-- start Records shown --
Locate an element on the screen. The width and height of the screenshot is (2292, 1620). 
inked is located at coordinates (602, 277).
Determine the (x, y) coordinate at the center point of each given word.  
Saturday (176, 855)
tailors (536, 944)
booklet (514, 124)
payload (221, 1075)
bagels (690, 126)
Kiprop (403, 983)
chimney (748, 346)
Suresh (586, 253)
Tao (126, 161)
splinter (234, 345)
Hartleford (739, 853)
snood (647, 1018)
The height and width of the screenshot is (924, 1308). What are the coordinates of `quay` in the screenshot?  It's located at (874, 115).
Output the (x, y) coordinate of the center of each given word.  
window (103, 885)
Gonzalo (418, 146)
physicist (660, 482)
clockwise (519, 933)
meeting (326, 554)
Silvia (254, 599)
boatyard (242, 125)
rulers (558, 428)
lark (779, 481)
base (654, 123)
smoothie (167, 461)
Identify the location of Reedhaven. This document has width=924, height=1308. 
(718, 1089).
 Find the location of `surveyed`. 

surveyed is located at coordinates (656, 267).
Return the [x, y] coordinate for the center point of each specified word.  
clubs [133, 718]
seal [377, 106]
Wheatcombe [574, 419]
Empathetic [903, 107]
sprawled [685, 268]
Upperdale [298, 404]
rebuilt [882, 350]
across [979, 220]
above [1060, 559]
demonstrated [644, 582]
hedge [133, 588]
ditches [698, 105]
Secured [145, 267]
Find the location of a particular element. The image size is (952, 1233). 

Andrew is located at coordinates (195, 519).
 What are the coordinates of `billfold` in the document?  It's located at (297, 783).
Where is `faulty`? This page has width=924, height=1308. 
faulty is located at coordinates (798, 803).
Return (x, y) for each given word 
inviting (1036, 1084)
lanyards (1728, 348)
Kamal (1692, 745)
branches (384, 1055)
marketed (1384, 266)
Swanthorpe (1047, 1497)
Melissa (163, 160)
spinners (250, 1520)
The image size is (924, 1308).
-- end Records shown --
__Problem to solve__:
Reproduce the listing above word for word, starting at the line that contains "Determine the (x, y)" and ending with the final line of the listing, both included.

__Expected answer__:
Determine the (x, y) coordinate at the center point of each given word.  
Saturday (176, 855)
tailors (536, 944)
booklet (514, 124)
payload (221, 1075)
bagels (690, 126)
Kiprop (403, 983)
chimney (748, 346)
Suresh (586, 253)
Tao (126, 161)
splinter (234, 345)
Hartleford (739, 853)
snood (647, 1018)
The height and width of the screenshot is (924, 1308). What are the coordinates of `quay` in the screenshot?  It's located at (874, 115).
Output the (x, y) coordinate of the center of each given word.  
window (103, 885)
Gonzalo (418, 146)
physicist (660, 482)
clockwise (519, 933)
meeting (326, 554)
Silvia (254, 599)
boatyard (242, 125)
rulers (558, 428)
lark (779, 481)
base (654, 123)
smoothie (167, 461)
Identify the location of Reedhaven. This document has width=924, height=1308. 
(718, 1089).
 Find the location of `surveyed`. 

surveyed is located at coordinates (656, 267).
Return the [x, y] coordinate for the center point of each specified word.  
clubs [133, 718]
seal [377, 106]
Wheatcombe [574, 419]
Empathetic [903, 107]
sprawled [685, 268]
Upperdale [298, 404]
rebuilt [882, 350]
across [979, 220]
above [1060, 559]
demonstrated [644, 582]
hedge [133, 588]
ditches [698, 105]
Secured [145, 267]
Find the location of a particular element. The image size is (952, 1233). 

Andrew is located at coordinates (195, 519).
 What are the coordinates of `billfold` in the document?  It's located at (297, 783).
Where is `faulty`? This page has width=924, height=1308. 
faulty is located at coordinates (798, 803).
Return (x, y) for each given word 
inviting (1036, 1084)
lanyards (1728, 348)
Kamal (1692, 745)
branches (384, 1055)
marketed (1384, 266)
Swanthorpe (1047, 1497)
Melissa (163, 160)
spinners (250, 1520)
The image size is (924, 1308).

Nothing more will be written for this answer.